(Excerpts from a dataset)

◇ ◇ ◇ ◇

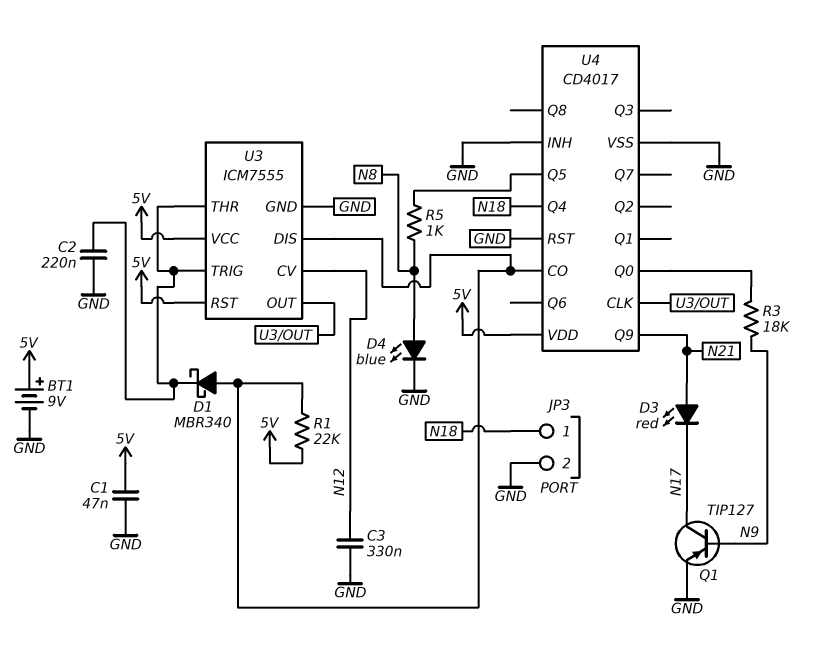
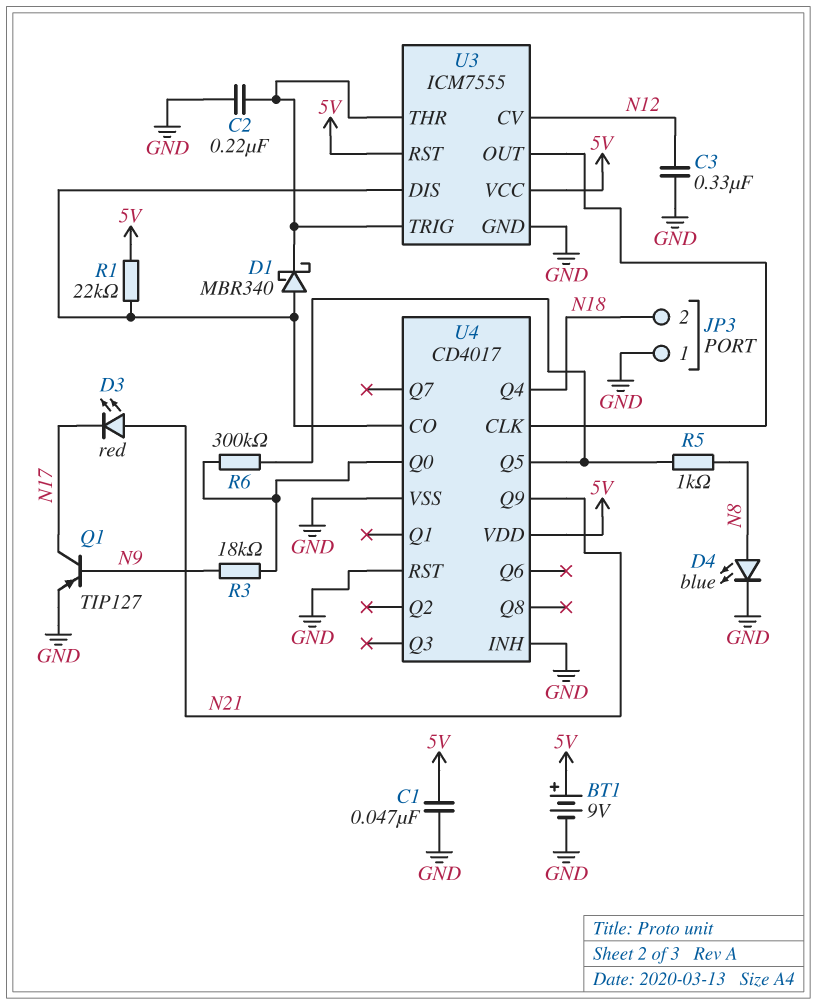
JP3 pin 1: N18 -> GND
JP3 pin 2: GND -> N18
R6: none -> 300k (U4/Q0, U4/Q5)

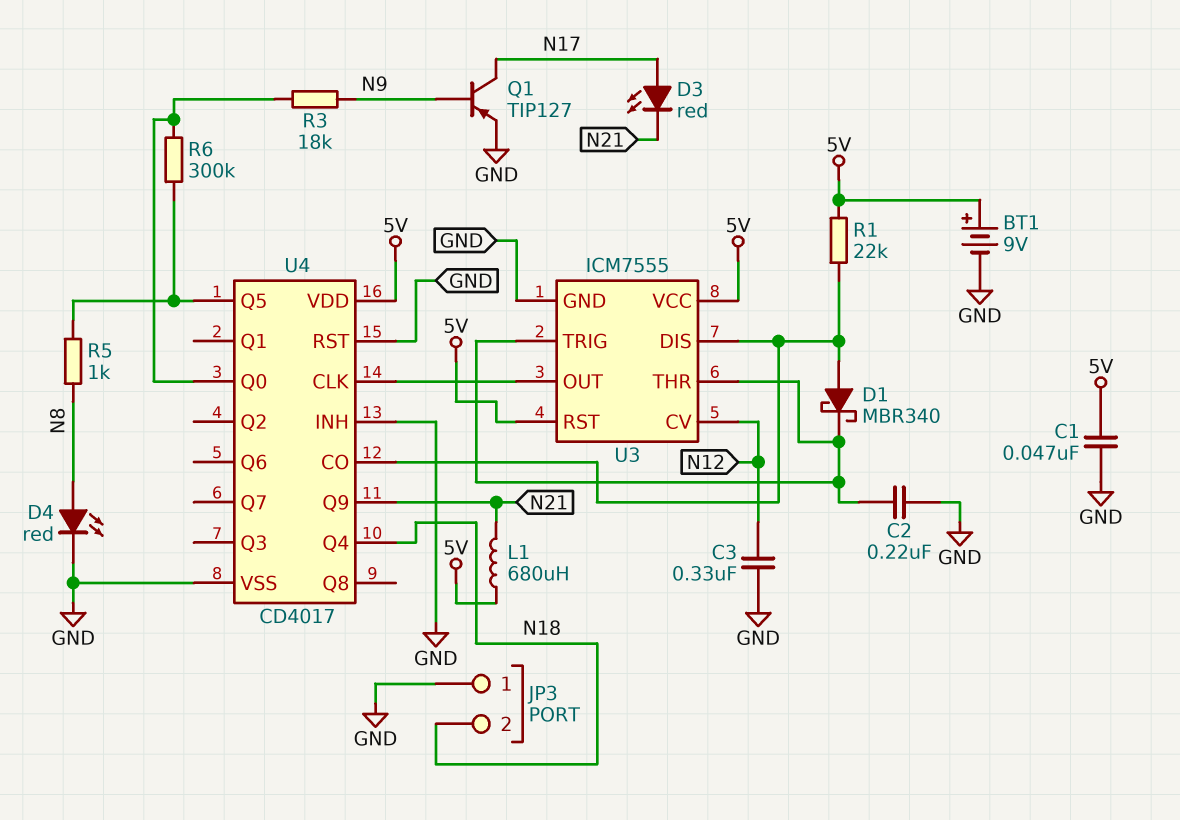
D3: LED red (A N21, K N17) -> LED red (A N17, K N21)
D4: LED blue (A N8, K GND) -> LED red (A N8, K GND)
L1: none -> 680uH (5V, N21)

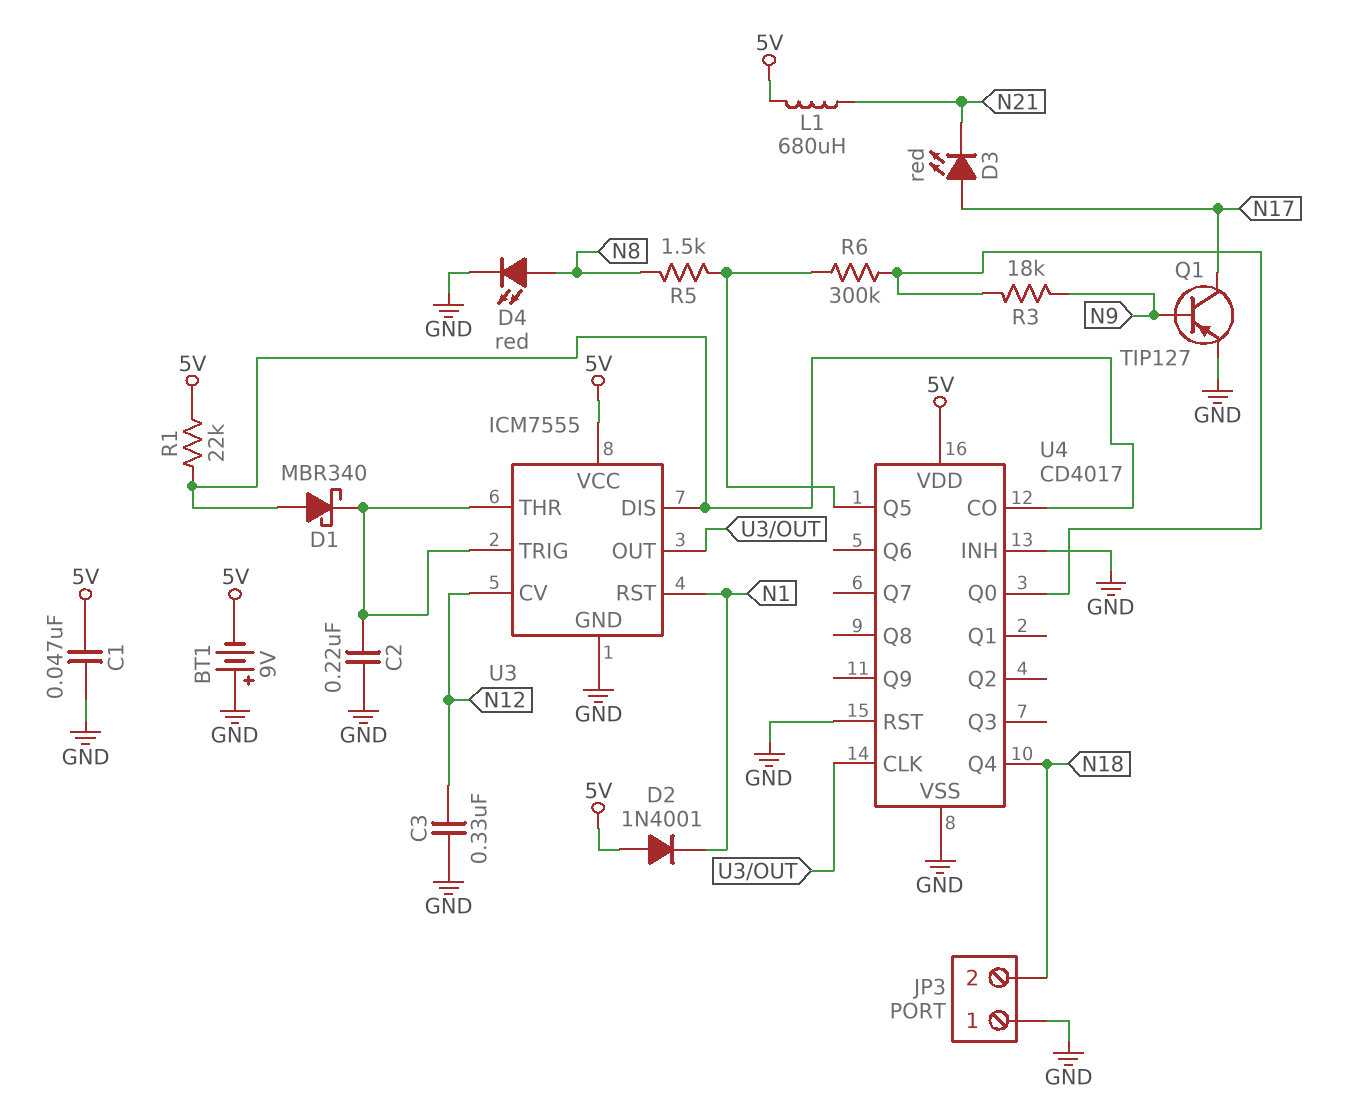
BT1: 9V (plus 5V, minus GND) -> 9V (plus GND, minus 5V)
D2: none -> diode 1N4001 (A 5V, K N1)
R5: 1k (N8, U4/Q5) -> 1.5k (N8, U4/Q5)
U3 pin RST: 5V -> N1
U4 pin Q9: N21 -> none

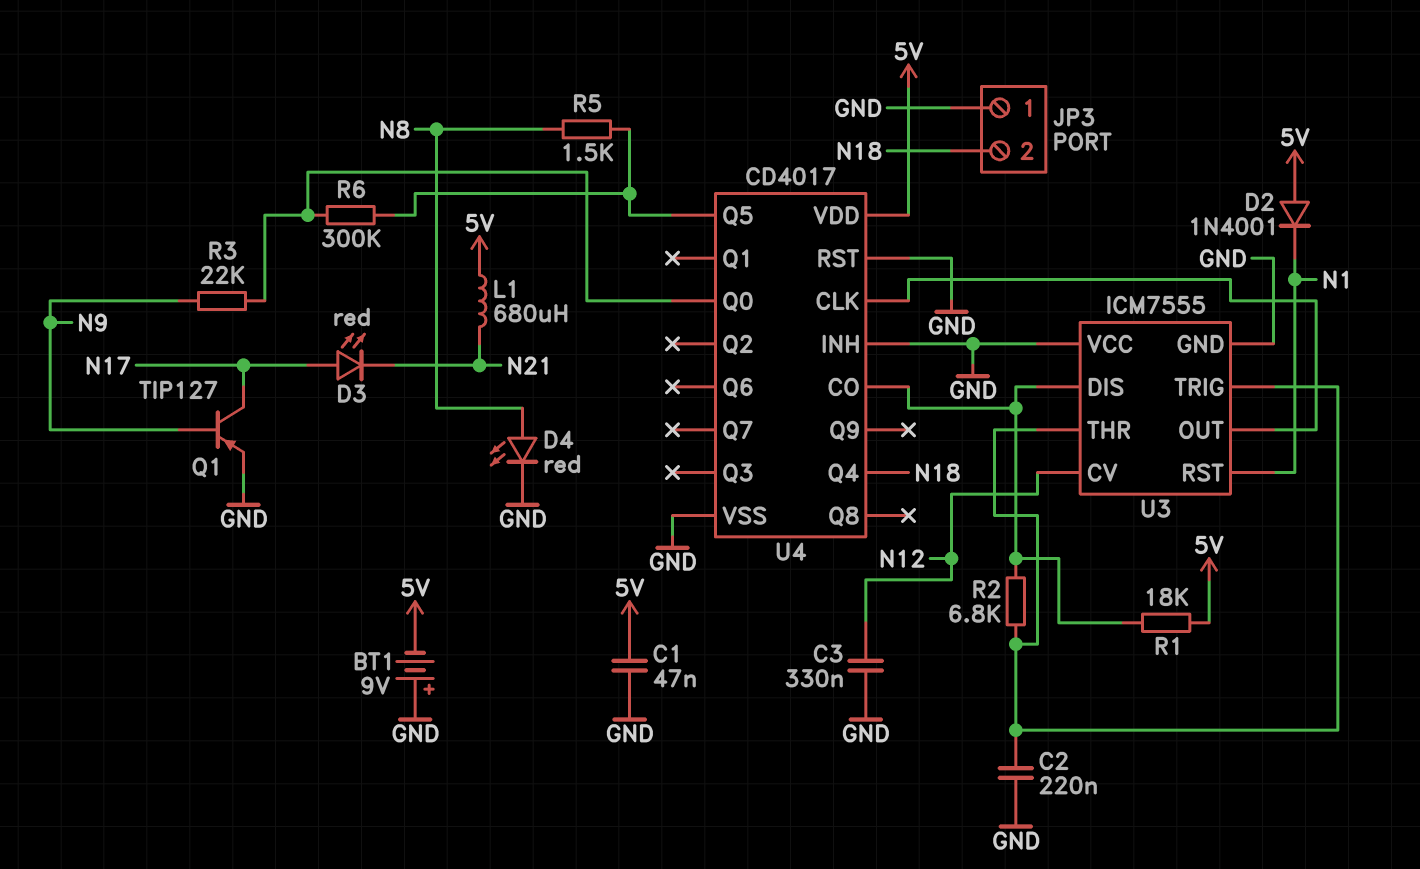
D1: schottky MBR340 (A U3/DIS, K U3/THR) -> none
R1: 22k (5V, U3/DIS) -> 18k (5V, U3/DIS)
R2: none -> 6.8k (U3/DIS, U3/THR)
R3: 18k (N9, U4/Q0) -> 22k (N9, U4/Q0)
U3 pin VCC: 5V -> GND

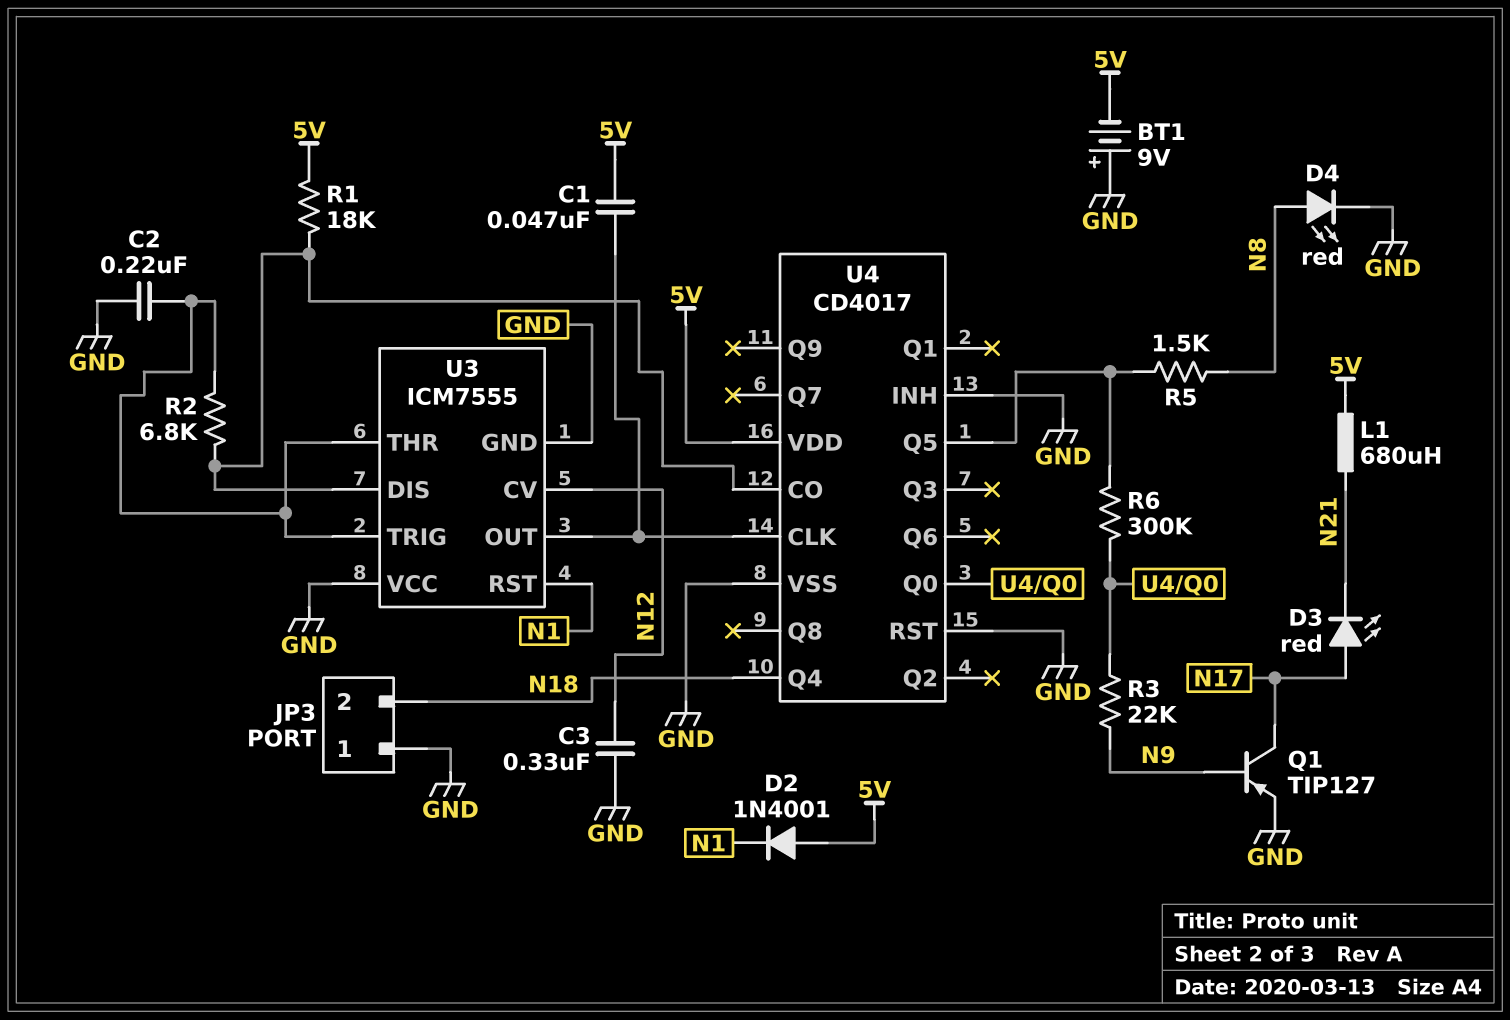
C1: 47nF (5V, GND) -> 47nF (5V, U3/OUT)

◇ ◇ ◇ ◇

=== Task description ===
Exact copy, pictures excluded: every line above from the one containing "D4: LED blue" to the one containing "D1: schottky MBR340", inclusive, and nothing more.

=== Result below ===
D4: LED blue (A N8, K GND) -> LED red (A N8, K GND)
L1: none -> 680uH (5V, N21)

BT1: 9V (plus 5V, minus GND) -> 9V (plus GND, minus 5V)
D2: none -> diode 1N4001 (A 5V, K N1)
R5: 1k (N8, U4/Q5) -> 1.5k (N8, U4/Q5)
U3 pin RST: 5V -> N1
U4 pin Q9: N21 -> none

D1: schottky MBR340 (A U3/DIS, K U3/THR) -> none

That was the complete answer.